Beginning with the line that contains "none -> grey slope A12:C12 level 1 top C", restate each line below through the final one exactly, and exclude the pictures.

***** RECORDS *****

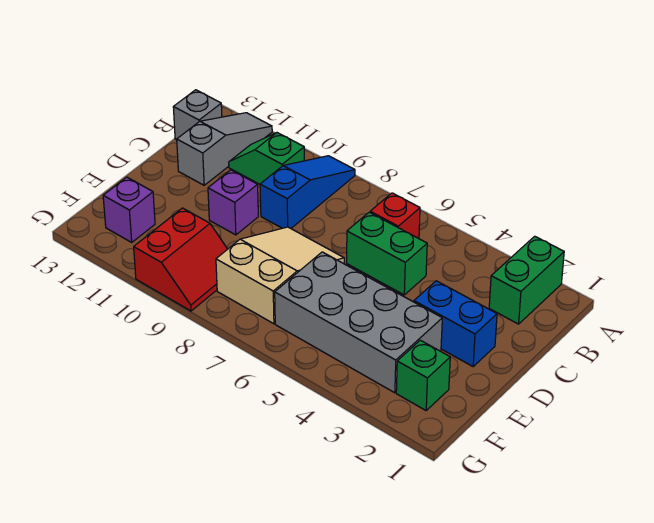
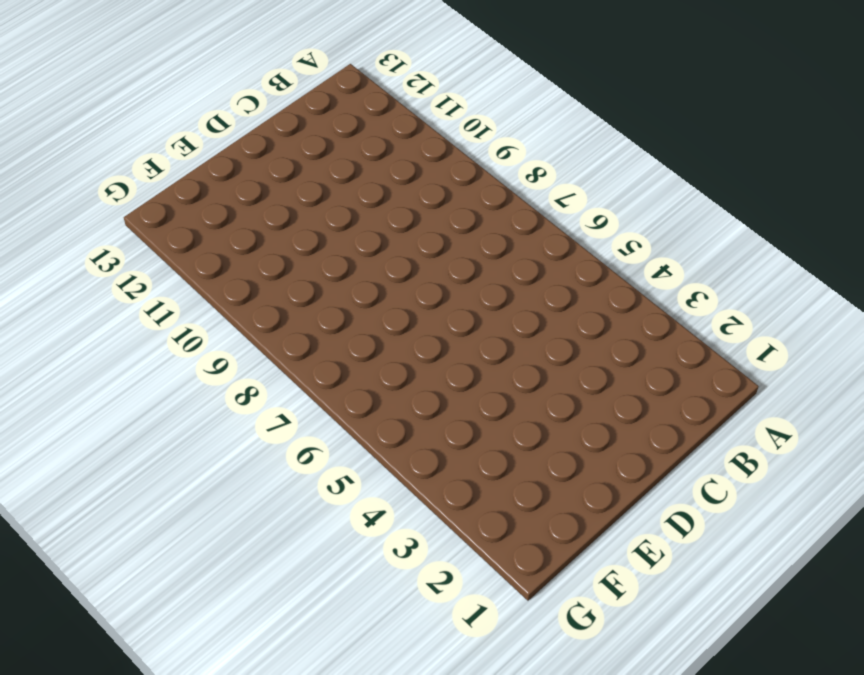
none -> green brick A2:B2 level 1
none -> blue slope A9:C9 level 1 top C
none -> grey slope A12:C12 level 1 top C

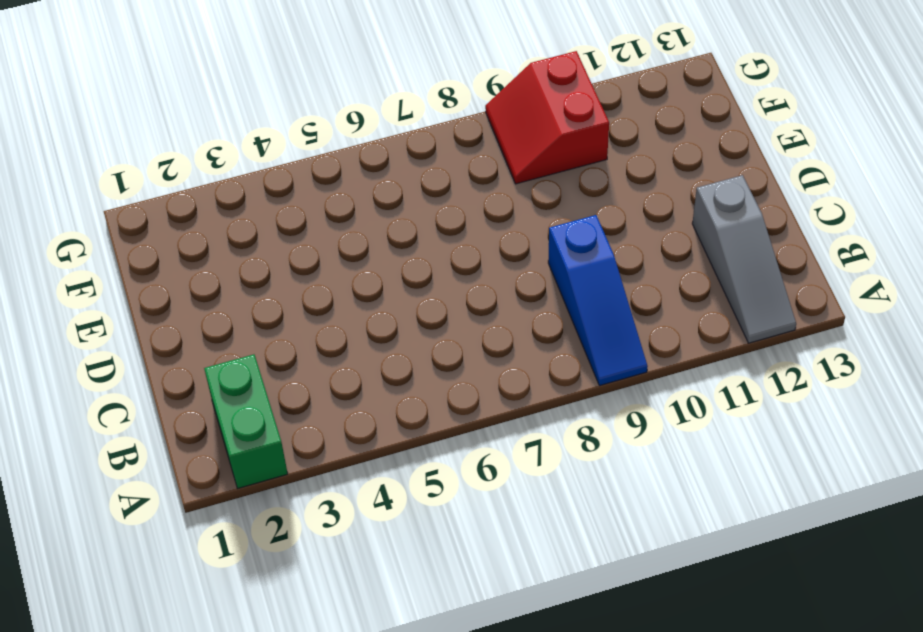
none -> red brick B6 level 1
none -> green slope B10:B11 level 1 top 10
none -> grey brick B13 level 1

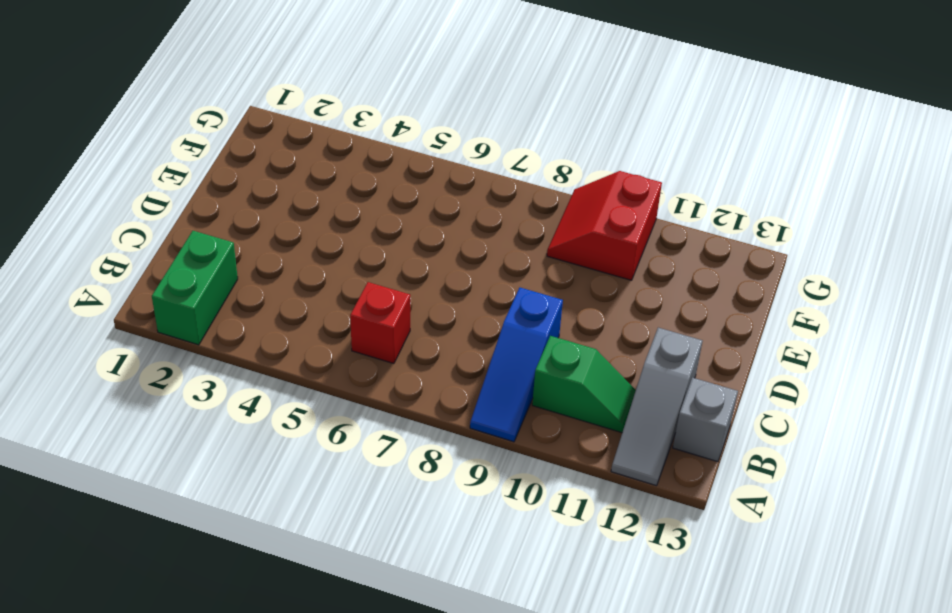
none -> green brick C5:C6 level 1
none -> blue brick D2:D3 level 1
none -> tan slope D7:F8 level 1 top F

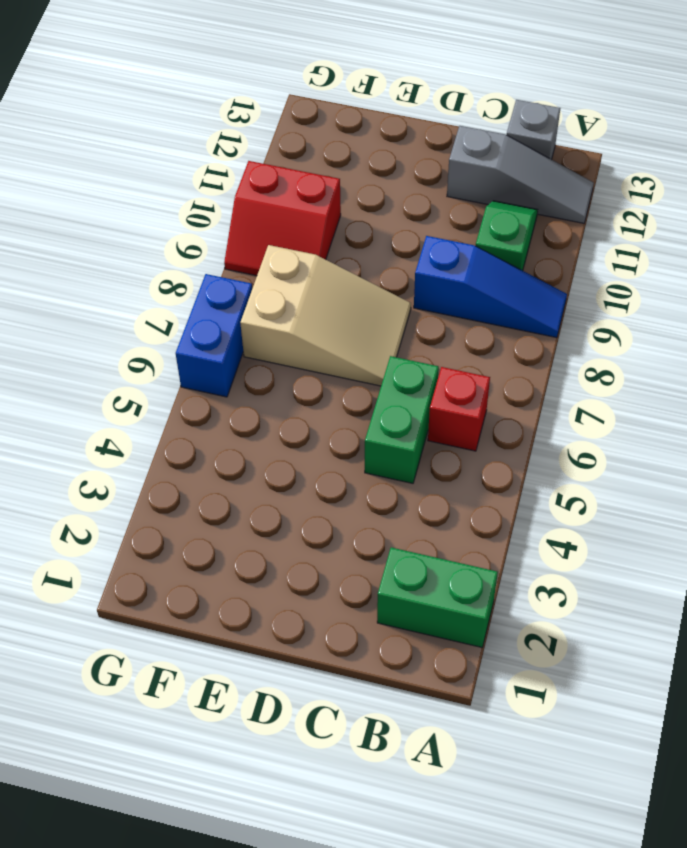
blue brick G6:G7 level 1 -> blue brick D2:D3 level 1
none -> purple brick D10 level 1
none -> grey brick E3:F6 level 1
none -> green brick F2 level 1

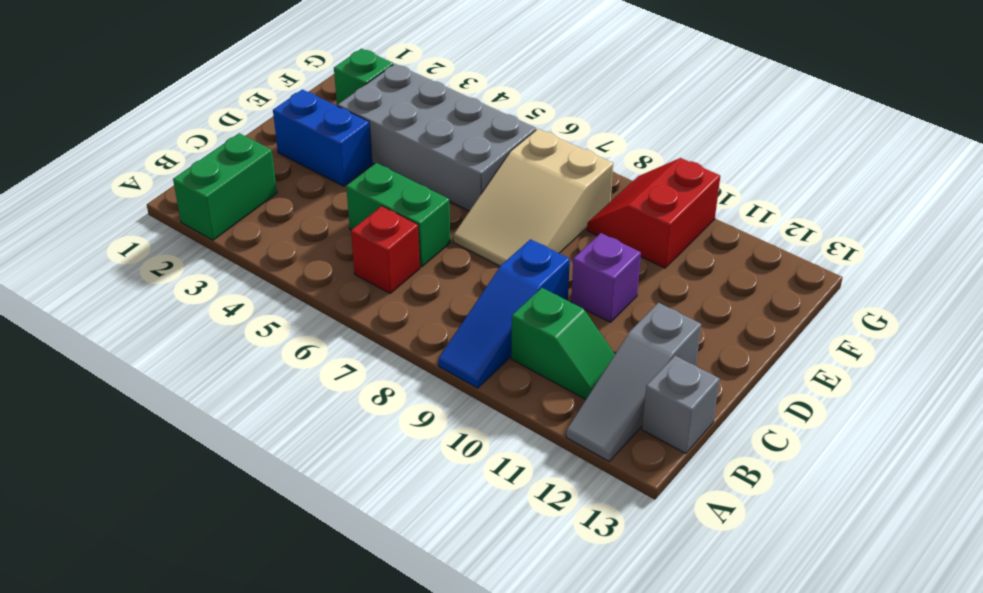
none -> purple brick F12 level 1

*****

**ANSWER TO THE PROBLEM:**
none -> grey slope A12:C12 level 1 top C

none -> red brick B6 level 1
none -> green slope B10:B11 level 1 top 10
none -> grey brick B13 level 1

none -> green brick C5:C6 level 1
none -> blue brick D2:D3 level 1
none -> tan slope D7:F8 level 1 top F

blue brick G6:G7 level 1 -> blue brick D2:D3 level 1
none -> purple brick D10 level 1
none -> grey brick E3:F6 level 1
none -> green brick F2 level 1

none -> purple brick F12 level 1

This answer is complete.